Synthetic geometry scene data
☆ ☆ ☆
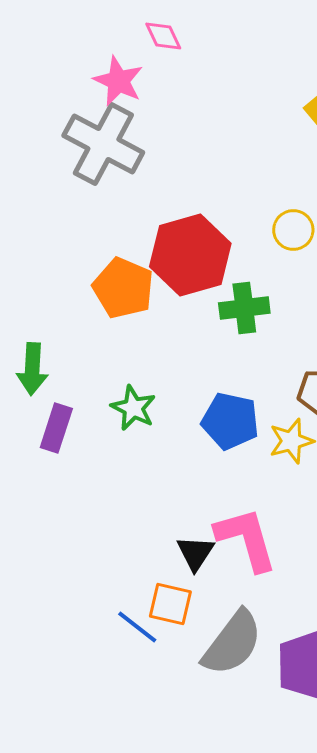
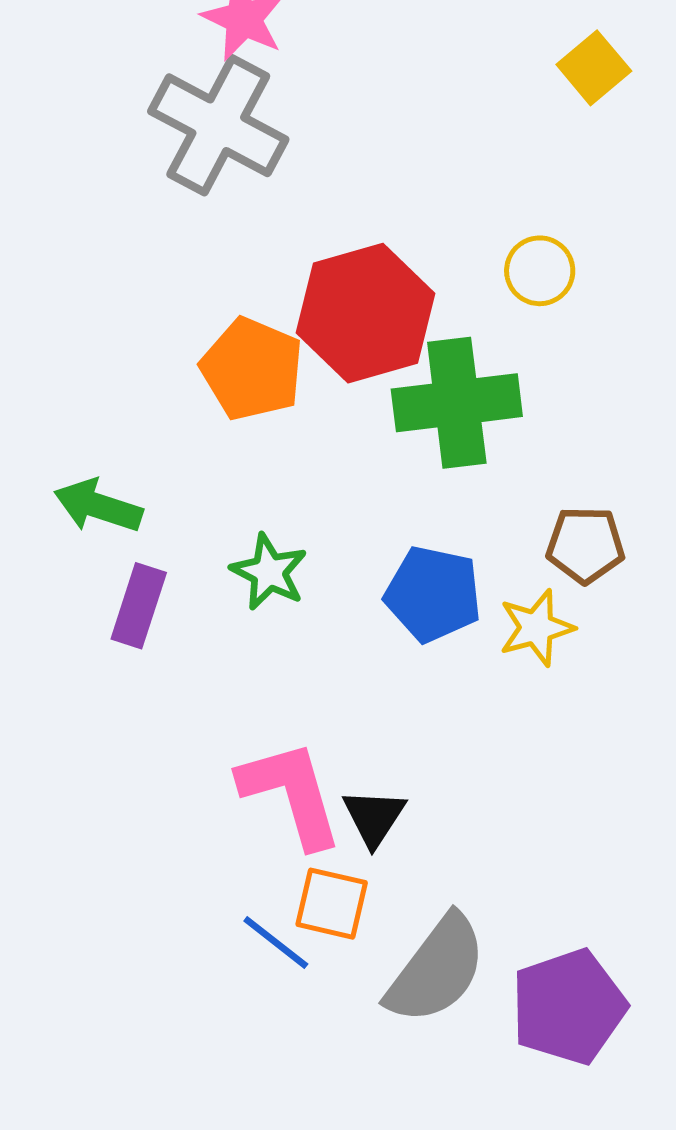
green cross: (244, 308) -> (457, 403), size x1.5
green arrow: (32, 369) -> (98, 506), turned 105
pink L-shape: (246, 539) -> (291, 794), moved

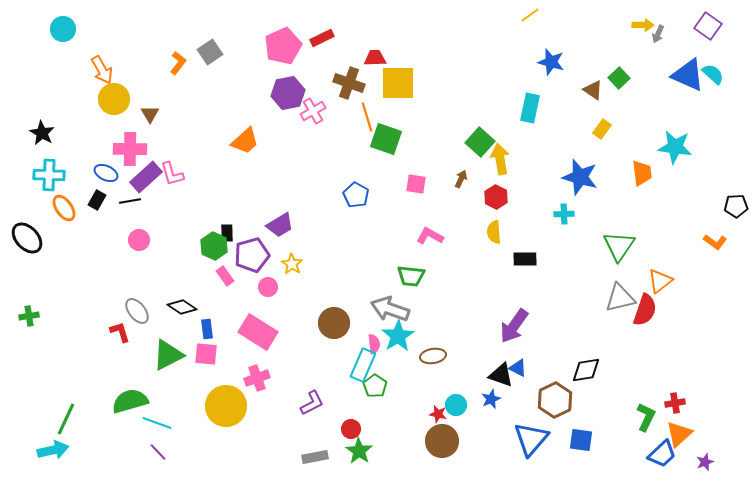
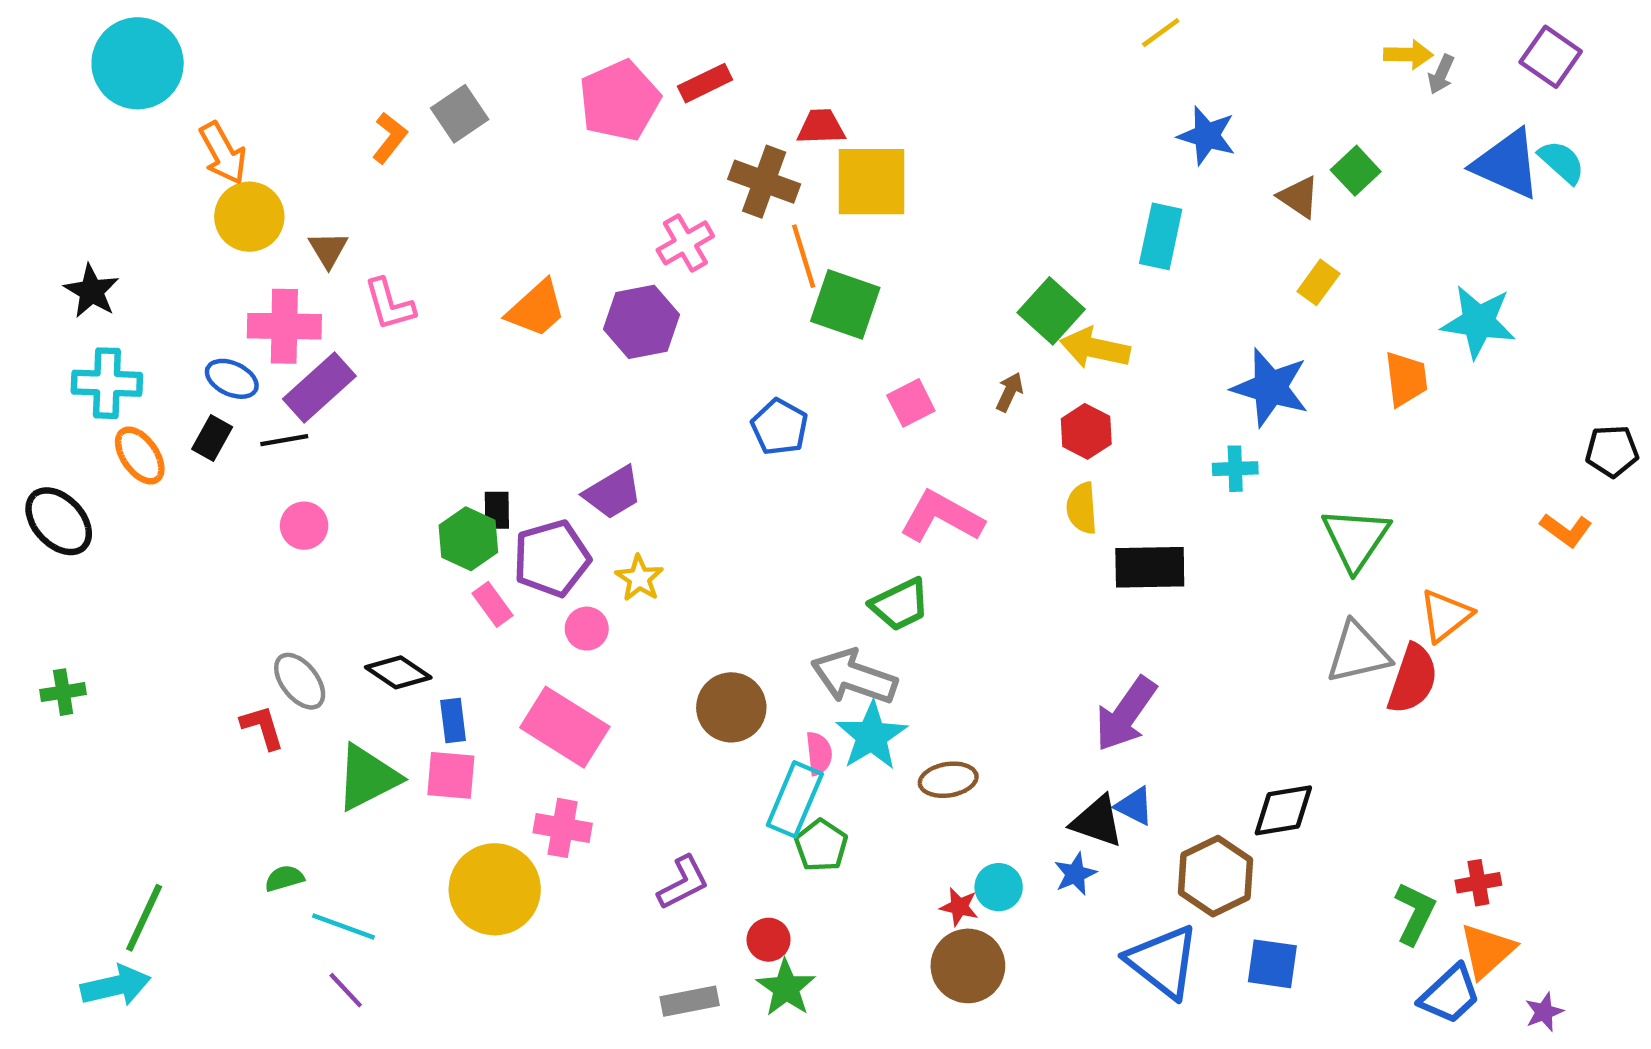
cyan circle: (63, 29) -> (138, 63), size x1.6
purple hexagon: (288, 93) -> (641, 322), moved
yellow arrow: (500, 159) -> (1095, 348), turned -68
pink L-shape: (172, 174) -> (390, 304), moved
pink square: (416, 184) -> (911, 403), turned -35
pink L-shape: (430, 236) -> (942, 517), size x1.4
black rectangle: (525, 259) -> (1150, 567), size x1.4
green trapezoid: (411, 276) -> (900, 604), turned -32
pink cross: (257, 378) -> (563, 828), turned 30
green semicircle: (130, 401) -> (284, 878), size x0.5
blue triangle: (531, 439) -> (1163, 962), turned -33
☆ ☆ ☆
EXERCISE
All lines from the beginning of the entries above to the line containing "green trapezoid: (411, 276)", inclusive, should be printed exactly, apart from the pictures.

RESPONSE BOX
green cross: (244, 308) -> (457, 403), size x1.5
green arrow: (32, 369) -> (98, 506), turned 105
pink L-shape: (246, 539) -> (291, 794), moved

cyan circle: (63, 29) -> (138, 63), size x1.6
purple hexagon: (288, 93) -> (641, 322), moved
yellow arrow: (500, 159) -> (1095, 348), turned -68
pink L-shape: (172, 174) -> (390, 304), moved
pink square: (416, 184) -> (911, 403), turned -35
pink L-shape: (430, 236) -> (942, 517), size x1.4
black rectangle: (525, 259) -> (1150, 567), size x1.4
green trapezoid: (411, 276) -> (900, 604), turned -32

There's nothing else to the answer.